> [WHAT YOU SHOULD DO]
Every line below between the line holding "(606, 267) = (525, 216): turquoise" and the line holding "(869, 264) = (758, 242): blue brush -> none", inclusive, should be repeated exactly, and all other lines omitted.

> [MATERIAL SUPPLIED]

□ □ □ □ □

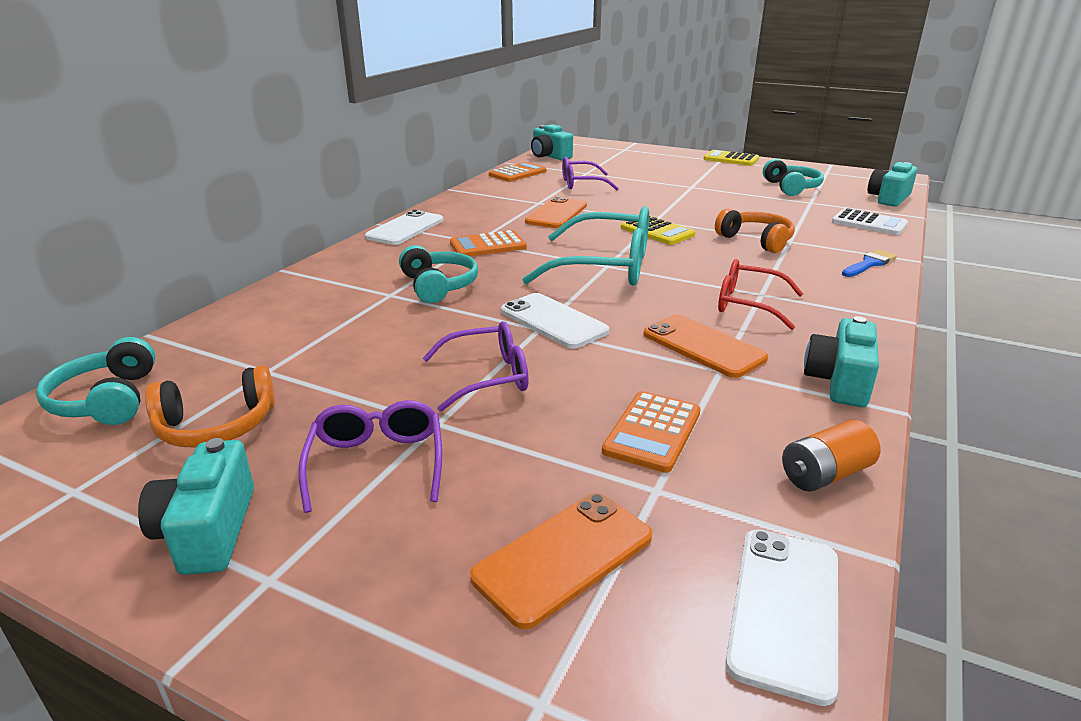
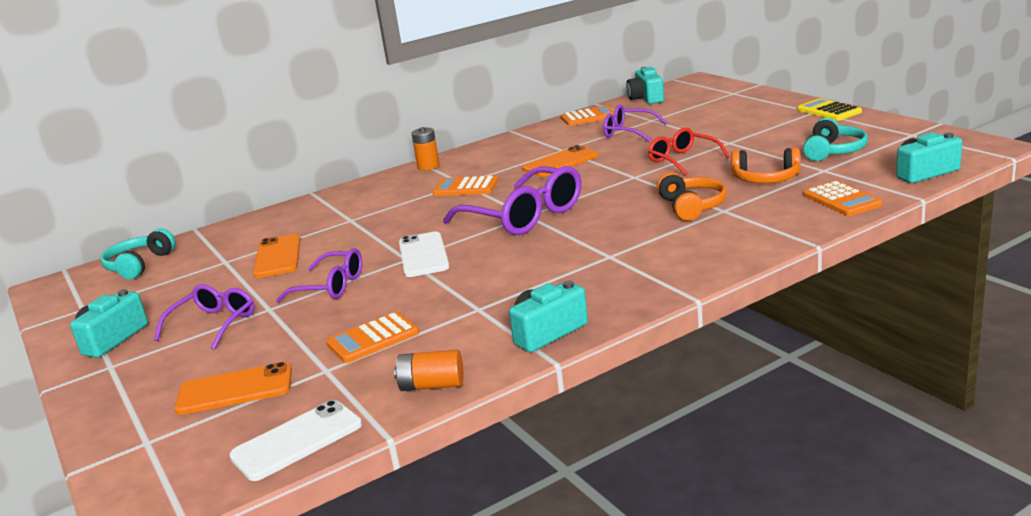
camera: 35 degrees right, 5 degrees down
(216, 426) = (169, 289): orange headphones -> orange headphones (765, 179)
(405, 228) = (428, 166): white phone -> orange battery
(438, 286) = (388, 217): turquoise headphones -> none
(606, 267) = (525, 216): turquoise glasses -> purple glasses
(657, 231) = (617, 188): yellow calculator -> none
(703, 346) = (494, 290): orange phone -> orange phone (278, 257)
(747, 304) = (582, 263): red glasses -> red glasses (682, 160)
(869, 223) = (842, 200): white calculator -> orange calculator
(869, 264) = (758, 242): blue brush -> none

□ □ □ □ □

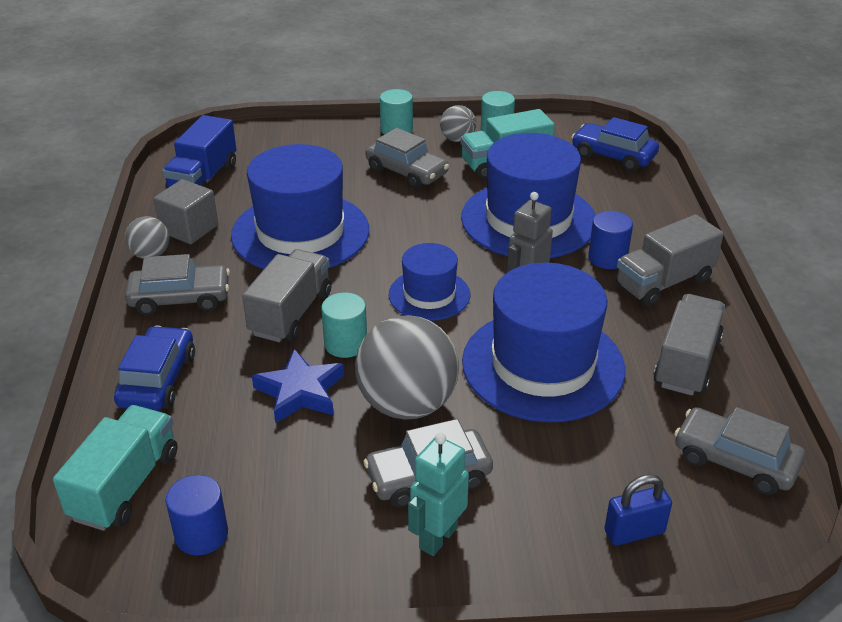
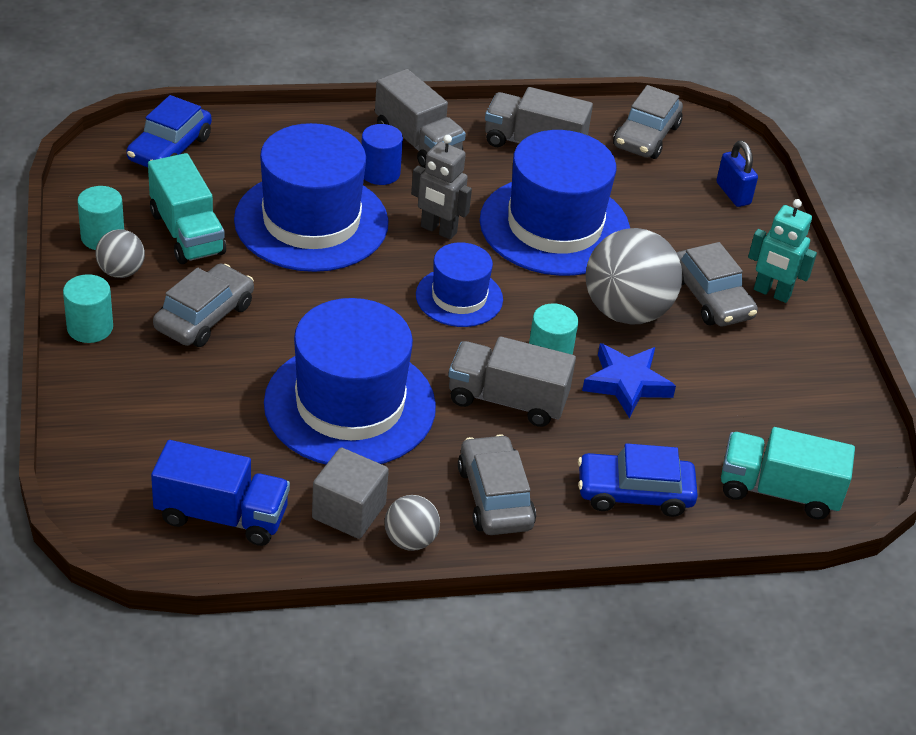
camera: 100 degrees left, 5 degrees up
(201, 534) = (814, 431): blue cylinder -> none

□ □ □ □ □

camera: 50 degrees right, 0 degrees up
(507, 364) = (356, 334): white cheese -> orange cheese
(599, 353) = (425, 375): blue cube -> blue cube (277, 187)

□ □ □ □ □

> [EXERCISE SOLUTION]
(606, 267) = (525, 216): turquoise glasses -> purple glasses
(657, 231) = (617, 188): yellow calculator -> none
(703, 346) = (494, 290): orange phone -> orange phone (278, 257)
(747, 304) = (582, 263): red glasses -> red glasses (682, 160)
(869, 223) = (842, 200): white calculator -> orange calculator
(869, 264) = (758, 242): blue brush -> none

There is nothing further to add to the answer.